### Dataset content
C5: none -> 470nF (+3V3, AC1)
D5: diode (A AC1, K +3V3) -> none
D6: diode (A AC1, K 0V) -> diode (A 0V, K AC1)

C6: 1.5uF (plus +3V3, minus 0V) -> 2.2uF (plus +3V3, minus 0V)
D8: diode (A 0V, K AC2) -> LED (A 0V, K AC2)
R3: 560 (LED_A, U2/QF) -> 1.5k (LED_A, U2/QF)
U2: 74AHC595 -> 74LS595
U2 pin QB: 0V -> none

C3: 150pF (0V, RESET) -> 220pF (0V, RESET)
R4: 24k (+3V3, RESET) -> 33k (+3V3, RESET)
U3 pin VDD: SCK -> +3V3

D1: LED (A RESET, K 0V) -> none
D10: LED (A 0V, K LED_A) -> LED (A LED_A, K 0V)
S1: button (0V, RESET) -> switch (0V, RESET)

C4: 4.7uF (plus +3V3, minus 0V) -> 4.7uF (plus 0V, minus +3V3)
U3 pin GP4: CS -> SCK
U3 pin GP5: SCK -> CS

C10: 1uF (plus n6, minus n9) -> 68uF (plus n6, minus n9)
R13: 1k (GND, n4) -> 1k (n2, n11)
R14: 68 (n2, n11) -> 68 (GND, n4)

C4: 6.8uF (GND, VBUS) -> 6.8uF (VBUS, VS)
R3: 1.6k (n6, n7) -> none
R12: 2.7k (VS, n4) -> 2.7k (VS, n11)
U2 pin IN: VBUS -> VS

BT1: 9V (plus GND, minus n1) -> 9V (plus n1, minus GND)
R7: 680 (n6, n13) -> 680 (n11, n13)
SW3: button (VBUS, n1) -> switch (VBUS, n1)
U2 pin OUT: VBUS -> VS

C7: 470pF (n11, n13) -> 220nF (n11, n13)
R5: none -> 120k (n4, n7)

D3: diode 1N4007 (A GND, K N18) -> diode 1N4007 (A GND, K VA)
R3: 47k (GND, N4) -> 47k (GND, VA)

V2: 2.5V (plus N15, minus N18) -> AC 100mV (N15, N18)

### Problem to work on
The required output is the exact sequence of lines from the one containing "R12: 2.7k (VS, n4) -> 2.7k (VS, n11)" through the end of the listing, both endpoints included.

### Result
R12: 2.7k (VS, n4) -> 2.7k (VS, n11)
U2 pin IN: VBUS -> VS

BT1: 9V (plus GND, minus n1) -> 9V (plus n1, minus GND)
R7: 680 (n6, n13) -> 680 (n11, n13)
SW3: button (VBUS, n1) -> switch (VBUS, n1)
U2 pin OUT: VBUS -> VS

C7: 470pF (n11, n13) -> 220nF (n11, n13)
R5: none -> 120k (n4, n7)

D3: diode 1N4007 (A GND, K N18) -> diode 1N4007 (A GND, K VA)
R3: 47k (GND, N4) -> 47k (GND, VA)

V2: 2.5V (plus N15, minus N18) -> AC 100mV (N15, N18)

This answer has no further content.